Version comparison data:

# # # #

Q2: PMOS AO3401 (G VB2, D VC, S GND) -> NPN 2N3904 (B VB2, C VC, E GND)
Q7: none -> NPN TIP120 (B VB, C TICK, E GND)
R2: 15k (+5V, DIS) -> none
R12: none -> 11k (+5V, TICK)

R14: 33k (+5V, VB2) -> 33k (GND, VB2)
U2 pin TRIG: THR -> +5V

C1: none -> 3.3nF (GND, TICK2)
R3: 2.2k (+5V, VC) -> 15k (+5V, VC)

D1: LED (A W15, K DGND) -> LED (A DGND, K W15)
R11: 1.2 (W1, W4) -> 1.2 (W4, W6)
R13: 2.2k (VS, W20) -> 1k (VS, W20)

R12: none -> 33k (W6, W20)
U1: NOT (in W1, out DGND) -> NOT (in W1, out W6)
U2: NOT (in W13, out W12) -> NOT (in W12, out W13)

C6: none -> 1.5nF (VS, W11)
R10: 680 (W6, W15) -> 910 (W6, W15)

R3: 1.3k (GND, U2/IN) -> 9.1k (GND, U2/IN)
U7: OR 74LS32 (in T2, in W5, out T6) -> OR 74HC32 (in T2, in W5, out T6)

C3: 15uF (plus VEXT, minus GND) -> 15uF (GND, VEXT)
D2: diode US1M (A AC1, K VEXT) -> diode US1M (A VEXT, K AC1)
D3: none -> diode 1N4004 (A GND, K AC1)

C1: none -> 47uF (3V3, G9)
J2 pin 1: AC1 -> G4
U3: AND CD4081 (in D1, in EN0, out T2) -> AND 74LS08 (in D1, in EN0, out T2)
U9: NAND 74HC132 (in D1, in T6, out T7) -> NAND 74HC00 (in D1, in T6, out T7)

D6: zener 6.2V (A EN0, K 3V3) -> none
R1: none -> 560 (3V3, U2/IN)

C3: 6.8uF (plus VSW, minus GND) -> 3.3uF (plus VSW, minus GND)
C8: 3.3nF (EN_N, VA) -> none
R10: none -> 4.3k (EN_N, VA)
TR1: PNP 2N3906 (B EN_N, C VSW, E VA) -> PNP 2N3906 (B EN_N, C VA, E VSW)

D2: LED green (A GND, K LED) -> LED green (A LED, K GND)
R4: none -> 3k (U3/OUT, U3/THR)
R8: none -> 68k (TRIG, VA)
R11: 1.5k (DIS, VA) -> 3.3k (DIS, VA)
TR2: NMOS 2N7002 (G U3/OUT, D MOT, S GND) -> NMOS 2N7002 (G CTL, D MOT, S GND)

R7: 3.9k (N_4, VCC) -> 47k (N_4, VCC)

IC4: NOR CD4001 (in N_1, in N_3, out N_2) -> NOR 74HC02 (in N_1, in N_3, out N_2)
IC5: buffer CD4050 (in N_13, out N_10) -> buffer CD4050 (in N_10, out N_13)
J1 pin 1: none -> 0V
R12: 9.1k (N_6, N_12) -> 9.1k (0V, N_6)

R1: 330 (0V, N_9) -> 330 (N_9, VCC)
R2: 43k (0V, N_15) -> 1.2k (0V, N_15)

# # # #

Your objective: Please, from the entries above, set down exactly the lines from the one containing "U3: AND CD4081" through the one containing "R11: 1.5k (DIS, VA) -> 3.3k (DIS, VA)", and only those.

Written answer:
U3: AND CD4081 (in D1, in EN0, out T2) -> AND 74LS08 (in D1, in EN0, out T2)
U9: NAND 74HC132 (in D1, in T6, out T7) -> NAND 74HC00 (in D1, in T6, out T7)

D6: zener 6.2V (A EN0, K 3V3) -> none
R1: none -> 560 (3V3, U2/IN)

C3: 6.8uF (plus VSW, minus GND) -> 3.3uF (plus VSW, minus GND)
C8: 3.3nF (EN_N, VA) -> none
R10: none -> 4.3k (EN_N, VA)
TR1: PNP 2N3906 (B EN_N, C VSW, E VA) -> PNP 2N3906 (B EN_N, C VA, E VSW)

D2: LED green (A GND, K LED) -> LED green (A LED, K GND)
R4: none -> 3k (U3/OUT, U3/THR)
R8: none -> 68k (TRIG, VA)
R11: 1.5k (DIS, VA) -> 3.3k (DIS, VA)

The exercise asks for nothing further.